• _TRY IT_
Excluding images, repeat the data exactly as given.

• _DATA FOR THIS TASK_

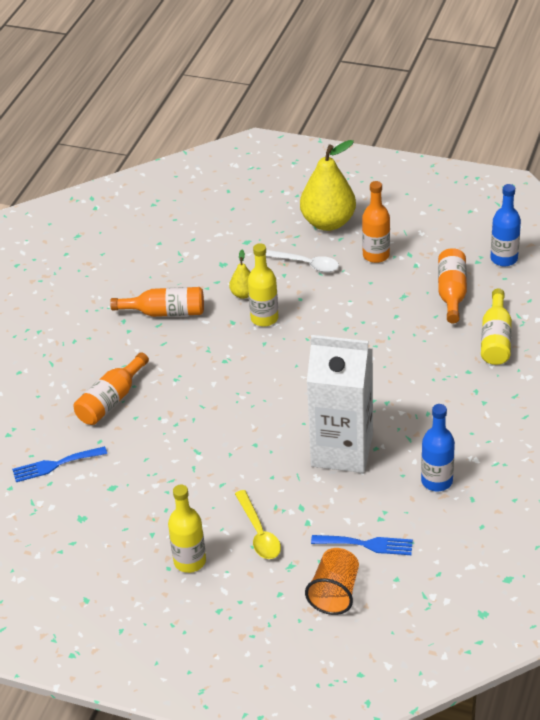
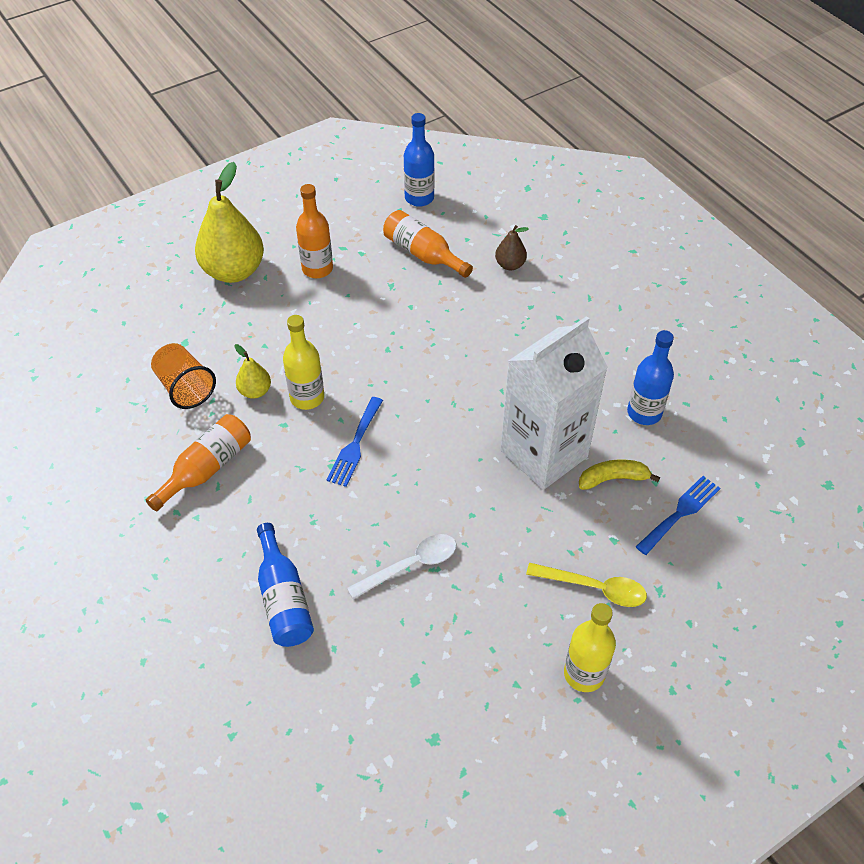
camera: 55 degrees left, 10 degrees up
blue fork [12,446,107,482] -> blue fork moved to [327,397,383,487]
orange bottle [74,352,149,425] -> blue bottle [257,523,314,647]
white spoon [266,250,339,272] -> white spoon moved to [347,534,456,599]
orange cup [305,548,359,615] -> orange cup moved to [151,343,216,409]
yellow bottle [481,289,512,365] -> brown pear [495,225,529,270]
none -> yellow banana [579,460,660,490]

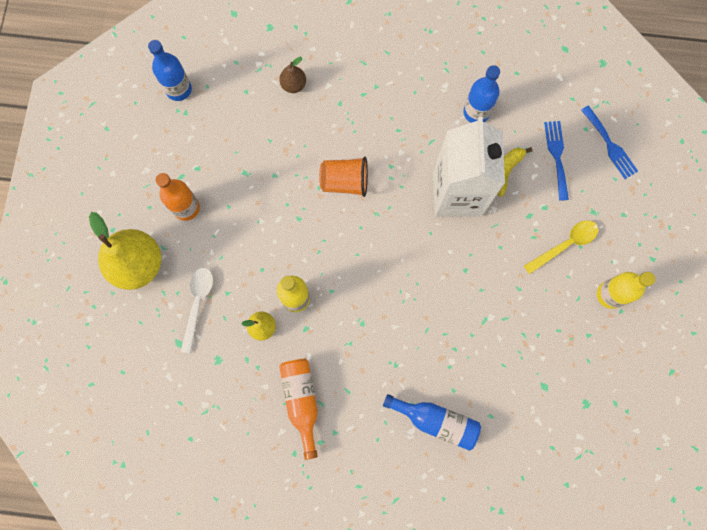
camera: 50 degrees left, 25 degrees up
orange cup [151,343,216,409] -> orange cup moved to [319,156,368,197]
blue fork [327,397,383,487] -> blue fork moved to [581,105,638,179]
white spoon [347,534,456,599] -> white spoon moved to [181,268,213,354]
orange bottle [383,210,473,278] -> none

• _RESULT BELOW_
camera: 55 degrees left, 10 degrees up
blue fork [12,446,107,482] -> blue fork moved to [327,397,383,487]
orange bottle [74,352,149,425] -> blue bottle [257,523,314,647]
white spoon [266,250,339,272] -> white spoon moved to [347,534,456,599]
orange cup [305,548,359,615] -> orange cup moved to [151,343,216,409]
yellow bottle [481,289,512,365] -> brown pear [495,225,529,270]
none -> yellow banana [579,460,660,490]

camera: 50 degrees left, 25 degrees up
orange cup [151,343,216,409] -> orange cup moved to [319,156,368,197]
blue fork [327,397,383,487] -> blue fork moved to [581,105,638,179]
white spoon [347,534,456,599] -> white spoon moved to [181,268,213,354]
orange bottle [383,210,473,278] -> none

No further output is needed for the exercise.